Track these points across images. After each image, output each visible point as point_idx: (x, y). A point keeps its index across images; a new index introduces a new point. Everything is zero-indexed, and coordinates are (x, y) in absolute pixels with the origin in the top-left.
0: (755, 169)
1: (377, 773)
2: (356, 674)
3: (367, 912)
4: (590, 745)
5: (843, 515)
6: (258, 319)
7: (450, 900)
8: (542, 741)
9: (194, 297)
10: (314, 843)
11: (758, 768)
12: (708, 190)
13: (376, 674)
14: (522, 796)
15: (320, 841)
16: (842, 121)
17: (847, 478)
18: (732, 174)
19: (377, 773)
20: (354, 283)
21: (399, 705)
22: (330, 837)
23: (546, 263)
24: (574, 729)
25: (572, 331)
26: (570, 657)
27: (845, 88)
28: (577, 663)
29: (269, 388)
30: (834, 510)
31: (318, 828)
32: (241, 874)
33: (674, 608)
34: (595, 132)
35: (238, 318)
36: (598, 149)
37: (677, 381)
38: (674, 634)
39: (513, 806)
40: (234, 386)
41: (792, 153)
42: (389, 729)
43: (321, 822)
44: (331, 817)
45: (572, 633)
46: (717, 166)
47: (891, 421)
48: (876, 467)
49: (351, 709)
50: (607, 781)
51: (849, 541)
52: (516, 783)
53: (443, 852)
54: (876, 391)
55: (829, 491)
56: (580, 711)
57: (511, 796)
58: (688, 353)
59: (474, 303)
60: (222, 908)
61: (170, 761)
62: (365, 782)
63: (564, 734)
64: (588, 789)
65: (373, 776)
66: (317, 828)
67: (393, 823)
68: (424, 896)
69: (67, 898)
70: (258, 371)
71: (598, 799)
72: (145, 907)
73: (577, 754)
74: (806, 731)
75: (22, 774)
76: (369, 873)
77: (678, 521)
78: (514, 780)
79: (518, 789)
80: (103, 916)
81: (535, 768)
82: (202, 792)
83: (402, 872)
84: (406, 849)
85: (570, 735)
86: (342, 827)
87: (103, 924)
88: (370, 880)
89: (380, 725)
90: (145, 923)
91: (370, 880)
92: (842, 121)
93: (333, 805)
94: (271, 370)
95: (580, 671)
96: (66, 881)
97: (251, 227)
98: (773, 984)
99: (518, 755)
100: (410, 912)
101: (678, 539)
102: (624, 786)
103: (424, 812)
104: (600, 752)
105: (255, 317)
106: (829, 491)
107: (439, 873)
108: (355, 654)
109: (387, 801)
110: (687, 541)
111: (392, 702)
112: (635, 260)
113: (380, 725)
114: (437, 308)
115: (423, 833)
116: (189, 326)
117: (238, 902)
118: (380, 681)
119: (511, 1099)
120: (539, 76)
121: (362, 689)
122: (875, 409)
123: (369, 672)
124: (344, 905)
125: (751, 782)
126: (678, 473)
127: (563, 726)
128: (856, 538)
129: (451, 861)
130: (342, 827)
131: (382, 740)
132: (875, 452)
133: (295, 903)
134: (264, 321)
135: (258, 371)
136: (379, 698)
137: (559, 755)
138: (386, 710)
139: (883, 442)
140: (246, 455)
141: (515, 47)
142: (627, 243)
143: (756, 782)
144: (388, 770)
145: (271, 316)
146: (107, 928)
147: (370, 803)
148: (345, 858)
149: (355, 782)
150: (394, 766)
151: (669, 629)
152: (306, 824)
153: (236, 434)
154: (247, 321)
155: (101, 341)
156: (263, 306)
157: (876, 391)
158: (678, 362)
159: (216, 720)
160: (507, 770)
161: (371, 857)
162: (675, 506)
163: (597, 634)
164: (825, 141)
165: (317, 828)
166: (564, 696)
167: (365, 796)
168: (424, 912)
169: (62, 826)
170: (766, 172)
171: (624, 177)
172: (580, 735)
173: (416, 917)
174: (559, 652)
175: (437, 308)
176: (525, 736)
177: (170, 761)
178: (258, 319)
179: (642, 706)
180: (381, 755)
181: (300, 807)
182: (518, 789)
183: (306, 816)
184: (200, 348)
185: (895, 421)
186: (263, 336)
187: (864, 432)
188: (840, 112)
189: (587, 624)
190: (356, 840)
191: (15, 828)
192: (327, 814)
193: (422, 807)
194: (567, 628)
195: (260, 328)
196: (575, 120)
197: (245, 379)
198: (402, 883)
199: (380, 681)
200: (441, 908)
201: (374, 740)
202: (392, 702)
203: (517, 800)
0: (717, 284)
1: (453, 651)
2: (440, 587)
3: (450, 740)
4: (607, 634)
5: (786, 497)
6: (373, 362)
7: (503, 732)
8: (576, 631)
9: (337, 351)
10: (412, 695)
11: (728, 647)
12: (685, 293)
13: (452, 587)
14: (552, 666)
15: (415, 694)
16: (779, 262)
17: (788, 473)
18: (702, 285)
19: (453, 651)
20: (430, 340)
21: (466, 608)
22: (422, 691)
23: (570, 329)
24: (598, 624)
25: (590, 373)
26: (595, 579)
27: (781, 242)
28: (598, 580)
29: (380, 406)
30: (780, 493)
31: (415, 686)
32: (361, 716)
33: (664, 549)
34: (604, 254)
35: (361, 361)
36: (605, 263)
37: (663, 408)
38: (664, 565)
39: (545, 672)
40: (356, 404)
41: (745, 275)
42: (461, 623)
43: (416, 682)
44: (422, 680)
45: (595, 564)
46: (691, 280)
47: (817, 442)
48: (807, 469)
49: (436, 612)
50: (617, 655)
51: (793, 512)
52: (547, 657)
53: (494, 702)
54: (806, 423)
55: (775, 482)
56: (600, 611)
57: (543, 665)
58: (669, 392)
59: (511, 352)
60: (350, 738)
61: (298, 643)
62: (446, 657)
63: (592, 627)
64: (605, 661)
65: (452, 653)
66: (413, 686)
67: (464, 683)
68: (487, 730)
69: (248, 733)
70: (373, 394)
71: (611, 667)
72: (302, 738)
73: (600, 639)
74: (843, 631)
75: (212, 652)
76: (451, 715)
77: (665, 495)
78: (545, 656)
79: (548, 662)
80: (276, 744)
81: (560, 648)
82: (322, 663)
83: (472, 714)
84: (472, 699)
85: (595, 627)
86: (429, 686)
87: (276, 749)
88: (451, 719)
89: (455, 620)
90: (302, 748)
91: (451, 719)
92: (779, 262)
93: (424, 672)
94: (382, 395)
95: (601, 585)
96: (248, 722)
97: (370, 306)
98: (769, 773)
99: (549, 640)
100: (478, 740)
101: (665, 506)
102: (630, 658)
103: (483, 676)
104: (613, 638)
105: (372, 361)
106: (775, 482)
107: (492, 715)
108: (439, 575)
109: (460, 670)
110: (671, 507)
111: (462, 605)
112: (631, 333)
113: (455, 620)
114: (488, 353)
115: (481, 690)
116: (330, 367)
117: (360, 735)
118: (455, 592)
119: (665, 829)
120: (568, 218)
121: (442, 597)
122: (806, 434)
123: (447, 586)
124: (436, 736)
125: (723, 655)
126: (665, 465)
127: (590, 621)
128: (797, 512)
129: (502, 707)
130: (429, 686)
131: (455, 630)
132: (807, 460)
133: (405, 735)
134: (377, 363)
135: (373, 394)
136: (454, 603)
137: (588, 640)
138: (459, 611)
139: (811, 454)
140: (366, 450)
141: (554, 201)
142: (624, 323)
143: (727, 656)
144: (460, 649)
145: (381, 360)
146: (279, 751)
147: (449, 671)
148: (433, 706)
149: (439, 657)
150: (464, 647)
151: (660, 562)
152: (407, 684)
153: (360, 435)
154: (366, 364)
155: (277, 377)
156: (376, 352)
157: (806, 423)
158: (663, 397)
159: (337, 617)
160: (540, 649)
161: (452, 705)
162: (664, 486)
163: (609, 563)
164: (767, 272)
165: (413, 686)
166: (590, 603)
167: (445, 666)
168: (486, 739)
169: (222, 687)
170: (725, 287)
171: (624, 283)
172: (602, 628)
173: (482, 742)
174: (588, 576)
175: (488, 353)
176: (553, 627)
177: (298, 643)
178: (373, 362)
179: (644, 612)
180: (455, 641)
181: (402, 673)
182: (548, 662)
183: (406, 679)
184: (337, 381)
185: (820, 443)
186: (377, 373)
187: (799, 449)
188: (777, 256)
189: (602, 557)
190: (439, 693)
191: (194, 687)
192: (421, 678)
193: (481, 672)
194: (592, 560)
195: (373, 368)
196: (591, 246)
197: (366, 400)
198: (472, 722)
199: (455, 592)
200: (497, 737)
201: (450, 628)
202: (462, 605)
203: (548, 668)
#####
**What to work on:** Format the rows above, from the first line through the line containing "71: (598, 799)" inclusive, as a JSON list of strings with one string per line and blank lines omitted.

**Completed task:**
[
  "Track these points across images. After each image, output each visible point as point_idx: (x, y). A point keeps its index across images; a new index introduces a new point. Everything is zero-indexed, and coordinates are (x, y) in absolute pixels with the origin in the top-left.",
  "0: (755, 169)",
  "1: (377, 773)",
  "2: (356, 674)",
  "3: (367, 912)",
  "4: (590, 745)",
  "5: (843, 515)",
  "6: (258, 319)",
  "7: (450, 900)",
  "8: (542, 741)",
  "9: (194, 297)",
  "10: (314, 843)",
  "11: (758, 768)",
  "12: (708, 190)",
  "13: (376, 674)",
  "14: (522, 796)",
  "15: (320, 841)",
  "16: (842, 121)",
  "17: (847, 478)",
  "18: (732, 174)",
  "19: (377, 773)",
  "20: (354, 283)",
  "21: (399, 705)",
  "22: (330, 837)",
  "23: (546, 263)",
  "24: (574, 729)",
  "25: (572, 331)",
  "26: (570, 657)",
  "27: (845, 88)",
  "28: (577, 663)",
  "29: (269, 388)",
  "30: (834, 510)",
  "31: (318, 828)",
  "32: (241, 874)",
  "33: (674, 608)",
  "34: (595, 132)",
  "35: (238, 318)",
  "36: (598, 149)",
  "37: (677, 381)",
  "38: (674, 634)",
  "39: (513, 806)",
  "40: (234, 386)",
  "41: (792, 153)",
  "42: (389, 729)",
  "43: (321, 822)",
  "44: (331, 817)",
  "45: (572, 633)",
  "46: (717, 166)",
  "47: (891, 421)",
  "48: (876, 467)",
  "49: (351, 709)",
  "50: (607, 781)",
  "51: (849, 541)",
  "52: (516, 783)",
  "53: (443, 852)",
  "54: (876, 391)",
  "55: (829, 491)",
  "56: (580, 711)",
  "57: (511, 796)",
  "58: (688, 353)",
  "59: (474, 303)",
  "60: (222, 908)",
  "61: (170, 761)",
  "62: (365, 782)",
  "63: (564, 734)",
  "64: (588, 789)",
  "65: (373, 776)",
  "66: (317, 828)",
  "67: (393, 823)",
  "68: (424, 896)",
  "69: (67, 898)",
  "70: (258, 371)",
  "71: (598, 799)"
]